Source material →
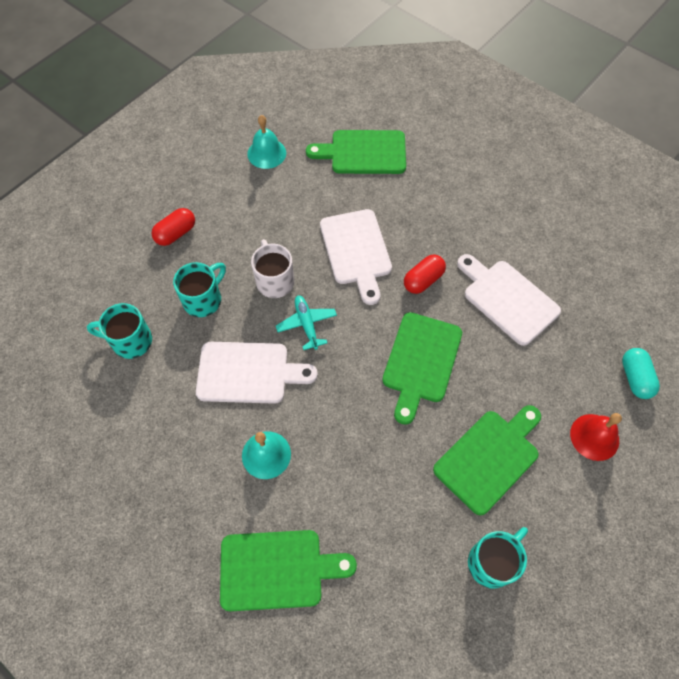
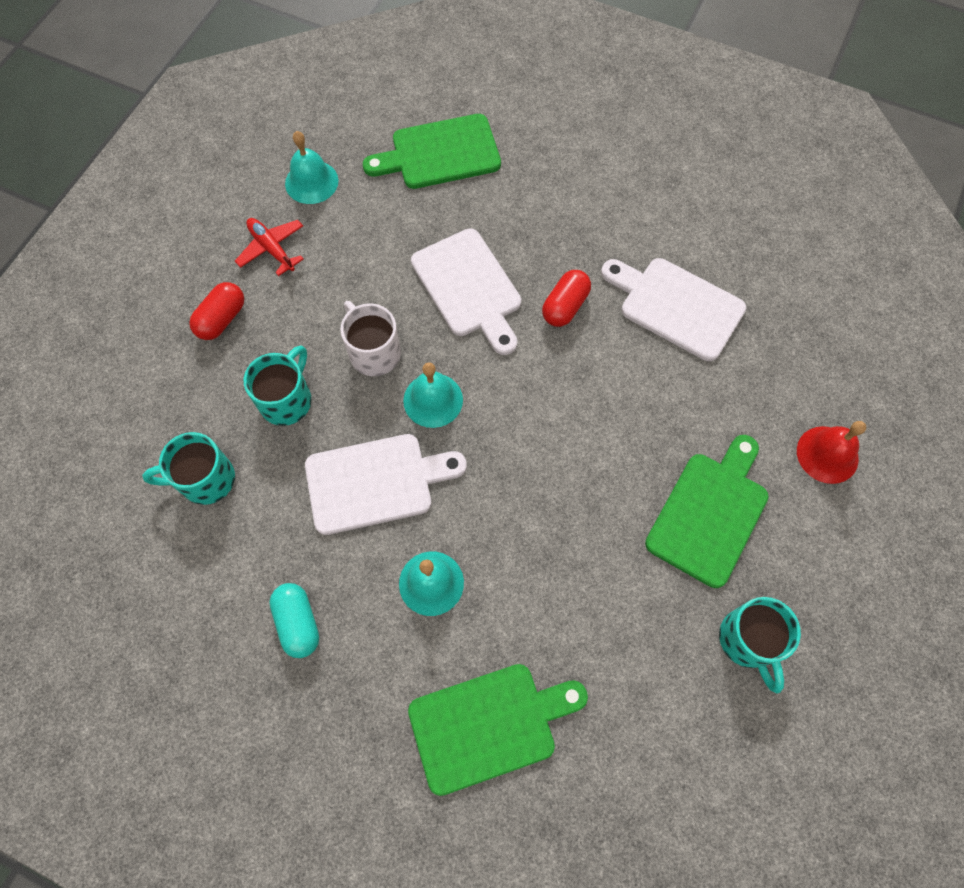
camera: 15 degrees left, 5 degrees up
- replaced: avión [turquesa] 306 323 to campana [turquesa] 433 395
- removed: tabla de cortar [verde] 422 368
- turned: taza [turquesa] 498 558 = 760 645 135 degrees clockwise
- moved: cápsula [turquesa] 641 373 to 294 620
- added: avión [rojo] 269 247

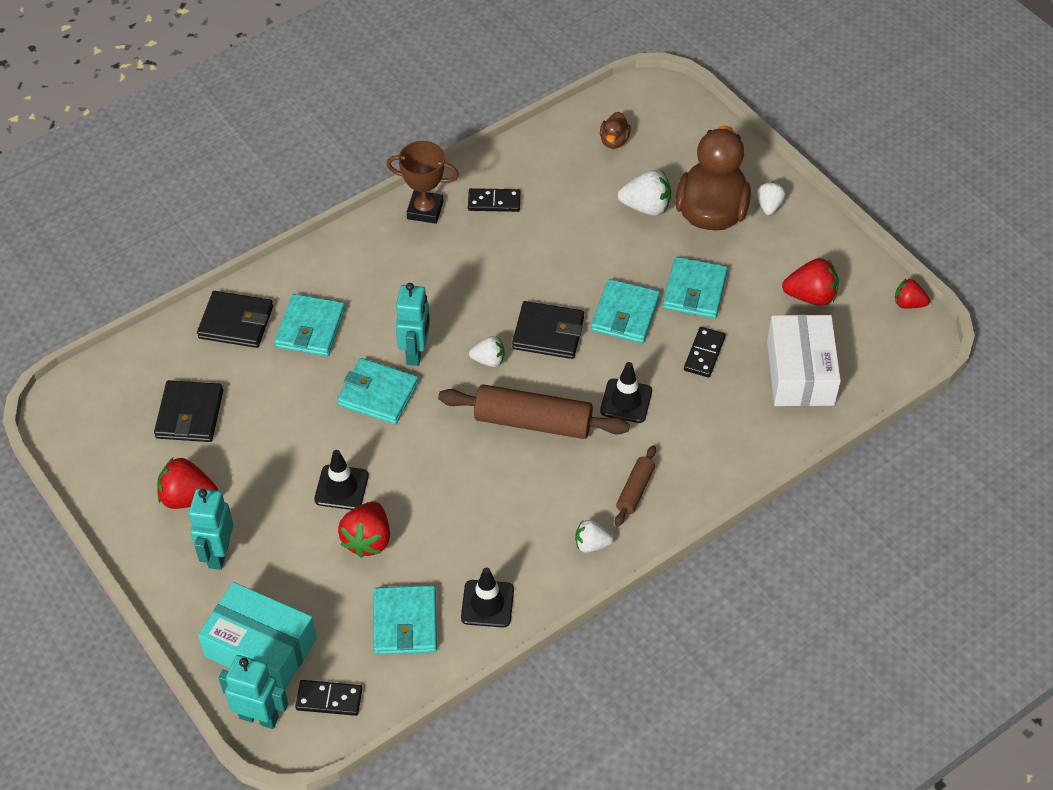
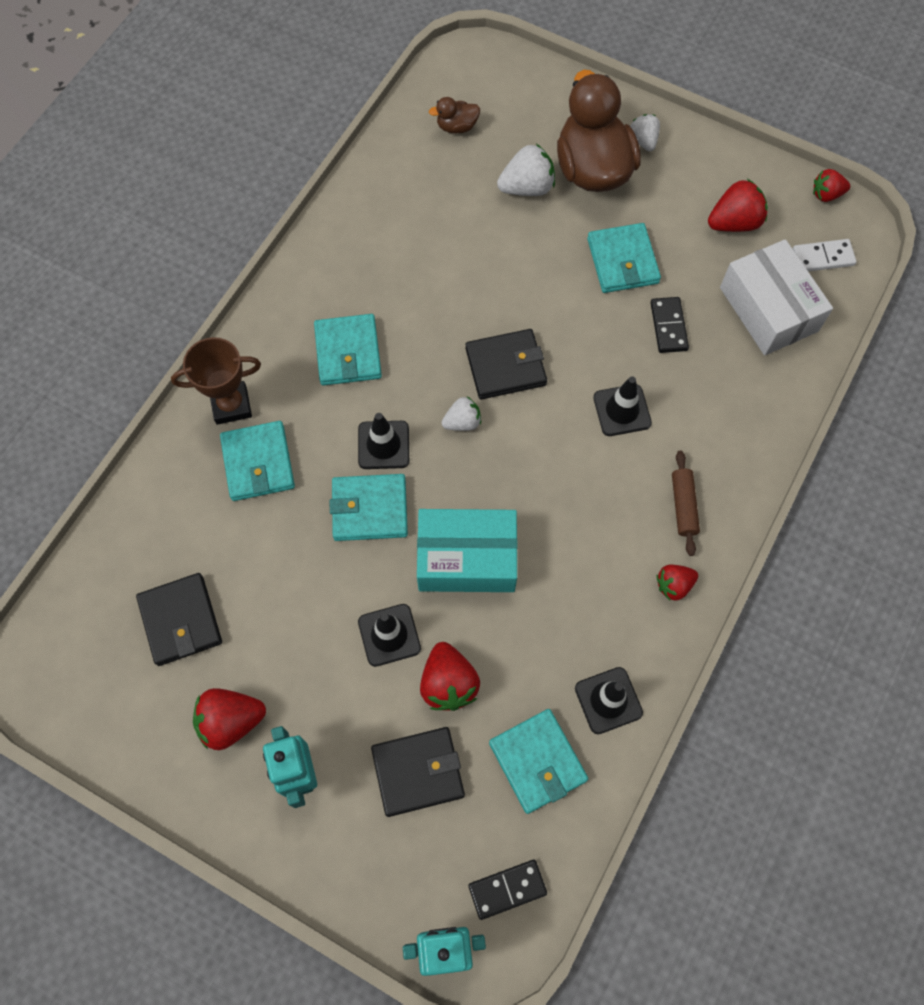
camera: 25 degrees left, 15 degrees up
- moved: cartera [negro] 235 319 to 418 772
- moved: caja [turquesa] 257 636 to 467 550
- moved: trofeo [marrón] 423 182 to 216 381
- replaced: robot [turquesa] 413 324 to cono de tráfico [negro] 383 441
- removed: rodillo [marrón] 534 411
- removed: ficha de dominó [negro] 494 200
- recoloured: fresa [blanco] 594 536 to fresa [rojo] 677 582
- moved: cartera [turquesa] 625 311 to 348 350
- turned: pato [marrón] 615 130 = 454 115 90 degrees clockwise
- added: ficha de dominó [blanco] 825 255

* * *

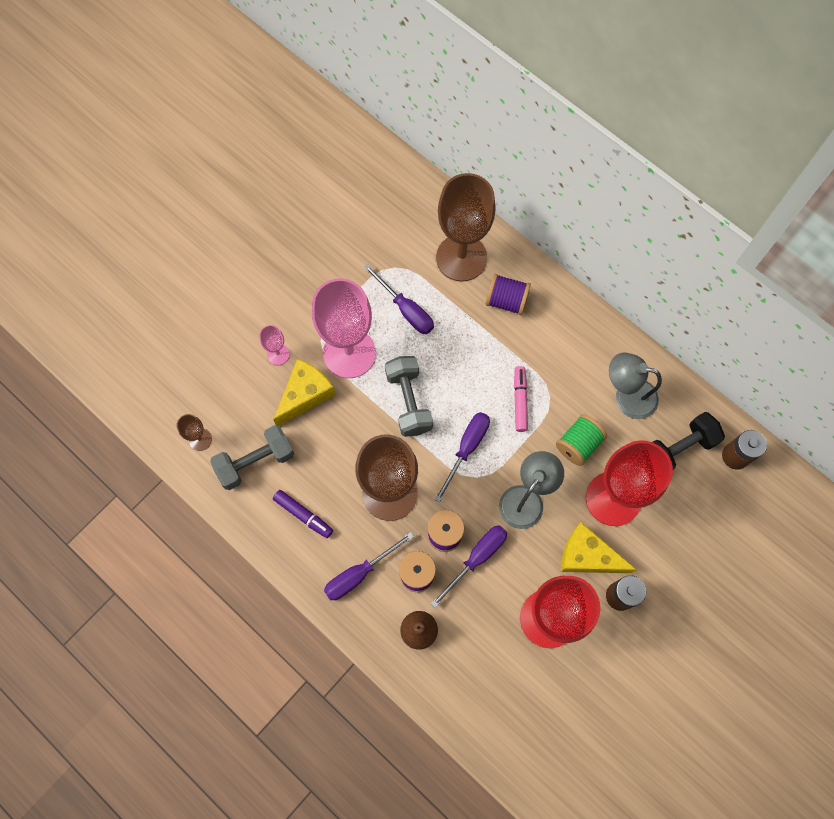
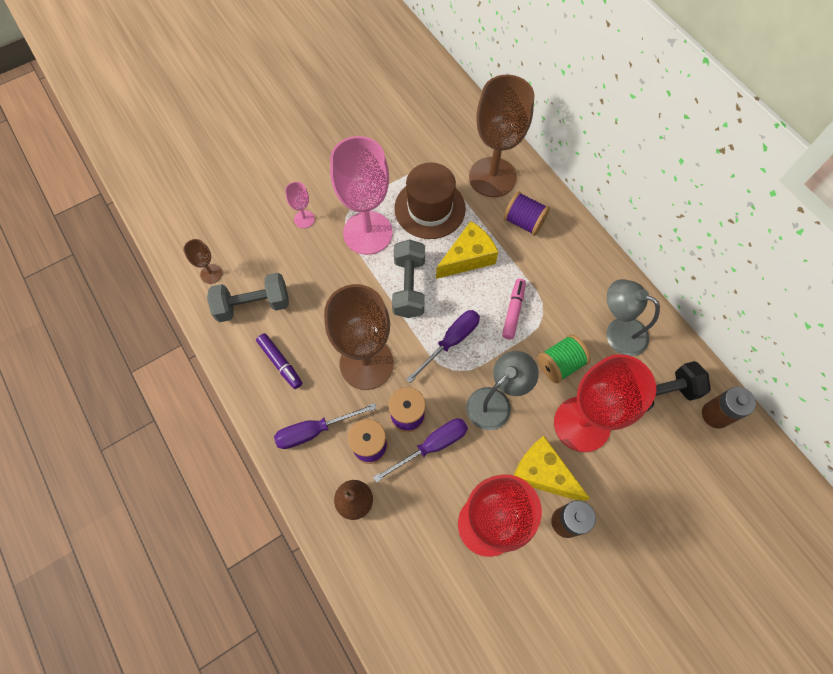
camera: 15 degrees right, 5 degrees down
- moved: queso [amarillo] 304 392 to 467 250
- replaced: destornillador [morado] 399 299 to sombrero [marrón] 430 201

Required action → Using the entries above, return exactly the lines from the line with "- removed: tabla de cortar [verde] 422 368" to the line with "- moved: cápsula", counting both of those lines.

Solution to the exercise →
- removed: tabla de cortar [verde] 422 368
- turned: taza [turquesa] 498 558 = 760 645 135 degrees clockwise
- moved: cápsula [turquesa] 641 373 to 294 620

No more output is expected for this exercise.